__Supplied records__.
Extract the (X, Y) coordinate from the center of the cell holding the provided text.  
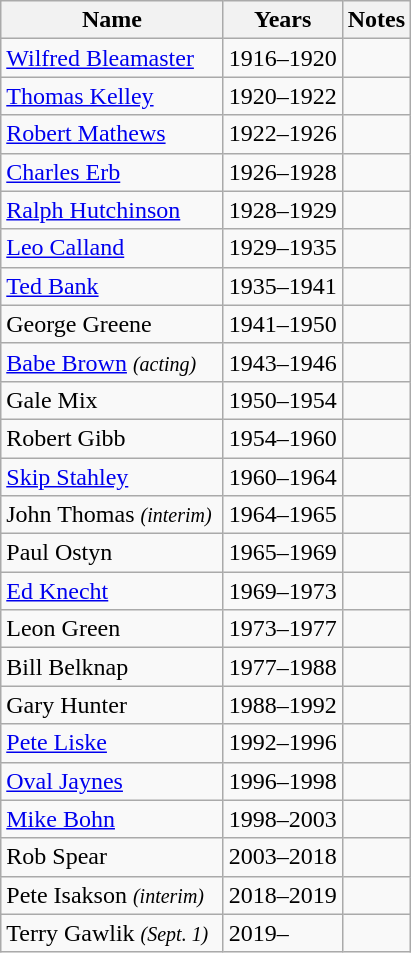
Leon Green (112, 629)
John Thomas (interim) (112, 515)
1973–1977 (282, 629)
1954–1960 (282, 438)
1996–1998 (282, 781)
2018–2019 (282, 895)
1992–1996 (282, 743)
Name (112, 20)
Pete Liske (112, 743)
George Greene (112, 324)
Terry Gawlik (Sept. 1) (112, 933)
1935–1941 (282, 286)
1977–1988 (282, 667)
Pete Isakson (interim) (112, 895)
Years (282, 20)
2003–2018 (282, 857)
1922–1926 (282, 134)
2019– (282, 933)
Bill Belknap (112, 667)
1926–1928 (282, 172)
1960–1964 (282, 477)
Babe Brown (acting) (112, 362)
Paul Ostyn (112, 553)
1943–1946 (282, 362)
1988–1992 (282, 705)
Wilfred Bleamaster (112, 58)
Mike Bohn (112, 819)
Ed Knecht (112, 591)
Notes (376, 20)
Robert Mathews (112, 134)
Leo Calland (112, 248)
Thomas Kelley (112, 96)
Gale Mix (112, 400)
1920–1922 (282, 96)
1969–1973 (282, 591)
1950–1954 (282, 400)
1964–1965 (282, 515)
1965–1969 (282, 553)
Skip Stahley (112, 477)
1998–2003 (282, 819)
Ted Bank (112, 286)
Ralph Hutchinson (112, 210)
1929–1935 (282, 248)
1928–1929 (282, 210)
Charles Erb (112, 172)
1916–1920 (282, 58)
Rob Spear (112, 857)
Gary Hunter (112, 705)
Robert Gibb (112, 438)
1941–1950 (282, 324)
Oval Jaynes (112, 781)
Locate the cell with the specified text and output its (x, y) center coordinate. 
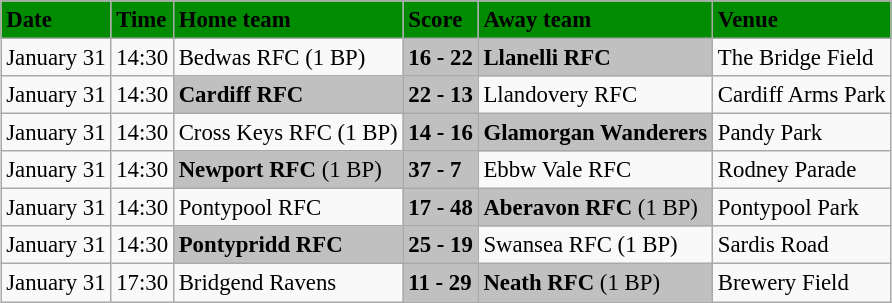
The Bridge Field (802, 57)
Pandy Park (802, 133)
25 - 19 (440, 245)
Cross Keys RFC (1 BP) (288, 133)
Rodney Parade (802, 170)
Aberavon RFC (1 BP) (595, 208)
Pontypridd RFC (288, 245)
Sardis Road (802, 245)
16 - 22 (440, 57)
11 - 29 (440, 283)
Llanelli RFC (595, 57)
Cardiff RFC (288, 95)
Swansea RFC (1 BP) (595, 245)
Pontypool Park (802, 208)
Venue (802, 20)
Newport RFC (1 BP) (288, 170)
Neath RFC (1 BP) (595, 283)
14 - 16 (440, 133)
Glamorgan Wanderers (595, 133)
Brewery Field (802, 283)
Home team (288, 20)
17 - 48 (440, 208)
Ebbw Vale RFC (595, 170)
Pontypool RFC (288, 208)
37 - 7 (440, 170)
22 - 13 (440, 95)
Time (142, 20)
Cardiff Arms Park (802, 95)
Bridgend Ravens (288, 283)
Date (56, 20)
Away team (595, 20)
Bedwas RFC (1 BP) (288, 57)
17:30 (142, 283)
Llandovery RFC (595, 95)
Score (440, 20)
Locate the cell with the specified text and output its (X, Y) center coordinate. 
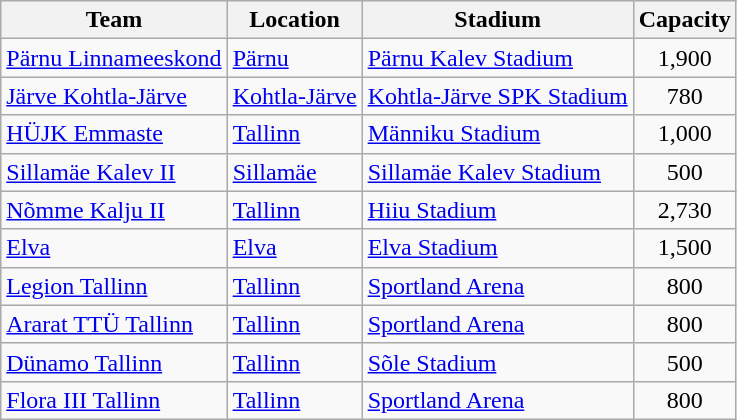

__What is being asked__. Update the items above by substituting "midpoint" for every occurrence of "center", leaving everything else intact. Omit the pictures from the output.

__Task result__.
Extract the (X, Y) coordinate from the midpoint of the cell holding the provided text.  
Leon Green (112, 629)
John Thomas (interim) (112, 515)
1973–1977 (282, 629)
1954–1960 (282, 438)
1996–1998 (282, 781)
2018–2019 (282, 895)
1992–1996 (282, 743)
Name (112, 20)
Pete Liske (112, 743)
George Greene (112, 324)
Terry Gawlik (Sept. 1) (112, 933)
1935–1941 (282, 286)
1977–1988 (282, 667)
Pete Isakson (interim) (112, 895)
Years (282, 20)
2003–2018 (282, 857)
1922–1926 (282, 134)
2019– (282, 933)
Bill Belknap (112, 667)
1926–1928 (282, 172)
1960–1964 (282, 477)
Babe Brown (acting) (112, 362)
Paul Ostyn (112, 553)
1943–1946 (282, 362)
1988–1992 (282, 705)
Wilfred Bleamaster (112, 58)
Mike Bohn (112, 819)
Ed Knecht (112, 591)
Notes (376, 20)
Robert Mathews (112, 134)
Leo Calland (112, 248)
Thomas Kelley (112, 96)
Gale Mix (112, 400)
1920–1922 (282, 96)
1969–1973 (282, 591)
1950–1954 (282, 400)
1964–1965 (282, 515)
1965–1969 (282, 553)
Skip Stahley (112, 477)
1998–2003 (282, 819)
Ted Bank (112, 286)
Ralph Hutchinson (112, 210)
1929–1935 (282, 248)
1928–1929 (282, 210)
Charles Erb (112, 172)
1916–1920 (282, 58)
Rob Spear (112, 857)
Gary Hunter (112, 705)
Robert Gibb (112, 438)
1941–1950 (282, 324)
Oval Jaynes (112, 781)
Locate the cell with the specified text and output its (x, y) midpoint coordinate. 
The Bridge Field (802, 57)
Pandy Park (802, 133)
25 - 19 (440, 245)
Cross Keys RFC (1 BP) (288, 133)
Rodney Parade (802, 170)
Aberavon RFC (1 BP) (595, 208)
Pontypridd RFC (288, 245)
Sardis Road (802, 245)
16 - 22 (440, 57)
11 - 29 (440, 283)
Llanelli RFC (595, 57)
Cardiff RFC (288, 95)
Swansea RFC (1 BP) (595, 245)
Pontypool Park (802, 208)
Venue (802, 20)
Newport RFC (1 BP) (288, 170)
Neath RFC (1 BP) (595, 283)
14 - 16 (440, 133)
Glamorgan Wanderers (595, 133)
Brewery Field (802, 283)
Home team (288, 20)
17 - 48 (440, 208)
Ebbw Vale RFC (595, 170)
Pontypool RFC (288, 208)
37 - 7 (440, 170)
22 - 13 (440, 95)
Time (142, 20)
Cardiff Arms Park (802, 95)
Bridgend Ravens (288, 283)
Date (56, 20)
Away team (595, 20)
Bedwas RFC (1 BP) (288, 57)
17:30 (142, 283)
Llandovery RFC (595, 95)
Score (440, 20)
Locate the cell with the specified text and output its (X, Y) midpoint coordinate. 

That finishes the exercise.